● Task prompt
In the listing below, find the line with "camera: 115 degrees left, 15 degrees up" and the line with "(231, 191) = (510, 219): black", then return them and every line between them exactly, minus the pictures.

● Records for processing

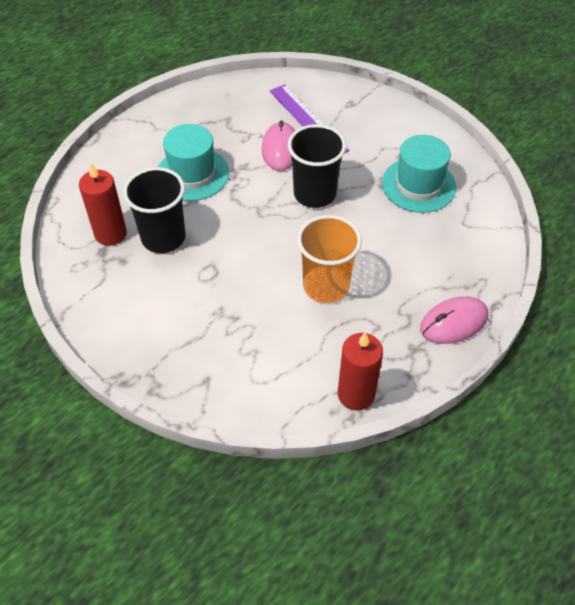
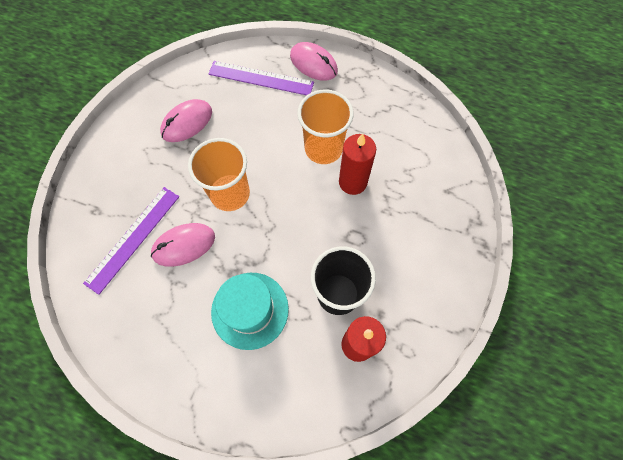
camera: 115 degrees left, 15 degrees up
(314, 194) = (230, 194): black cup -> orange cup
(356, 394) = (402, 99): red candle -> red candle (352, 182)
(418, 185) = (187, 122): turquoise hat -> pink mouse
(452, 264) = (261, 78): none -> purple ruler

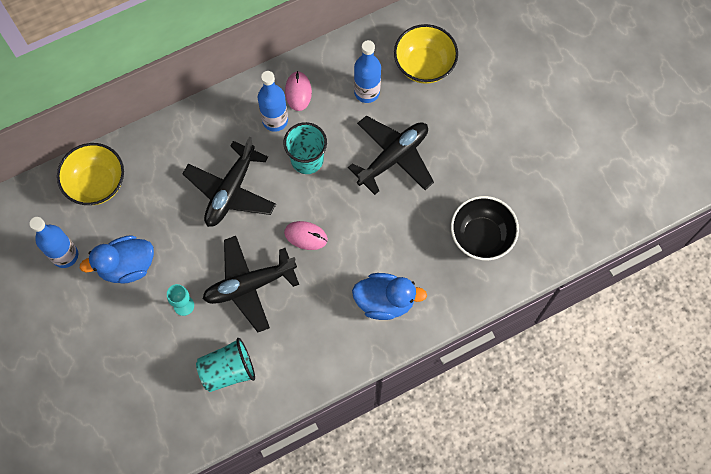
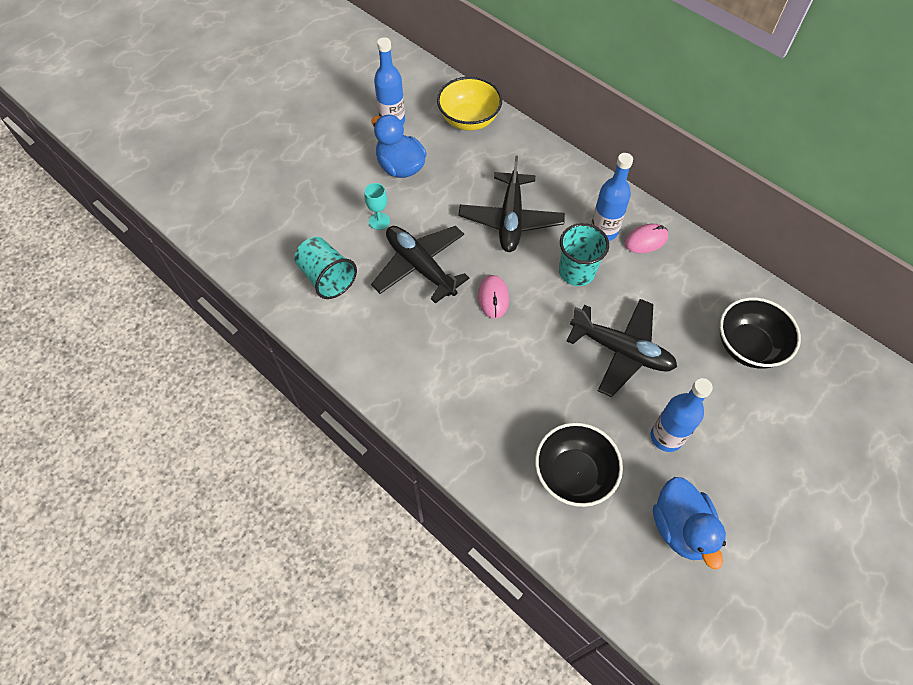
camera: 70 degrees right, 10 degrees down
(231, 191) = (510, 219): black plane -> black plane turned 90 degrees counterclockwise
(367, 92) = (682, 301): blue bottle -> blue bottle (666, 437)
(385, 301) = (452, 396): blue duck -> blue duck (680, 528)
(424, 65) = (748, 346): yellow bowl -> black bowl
...
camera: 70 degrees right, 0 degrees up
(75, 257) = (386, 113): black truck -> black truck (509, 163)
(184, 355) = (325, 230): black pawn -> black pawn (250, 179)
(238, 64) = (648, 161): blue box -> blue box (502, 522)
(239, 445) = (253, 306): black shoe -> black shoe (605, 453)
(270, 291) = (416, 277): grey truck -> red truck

● Response to the exercise
camera: 115 degrees left, 15 degrees up
(314, 194) = (230, 194): black cup -> orange cup
(356, 394) = (402, 99): red candle -> red candle (352, 182)
(418, 185) = (187, 122): turquoise hat -> pink mouse
(452, 264) = (261, 78): none -> purple ruler

camera: 70 degrees right, 10 degrees down
(231, 191) = (510, 219): black plane -> black plane turned 90 degrees counterclockwise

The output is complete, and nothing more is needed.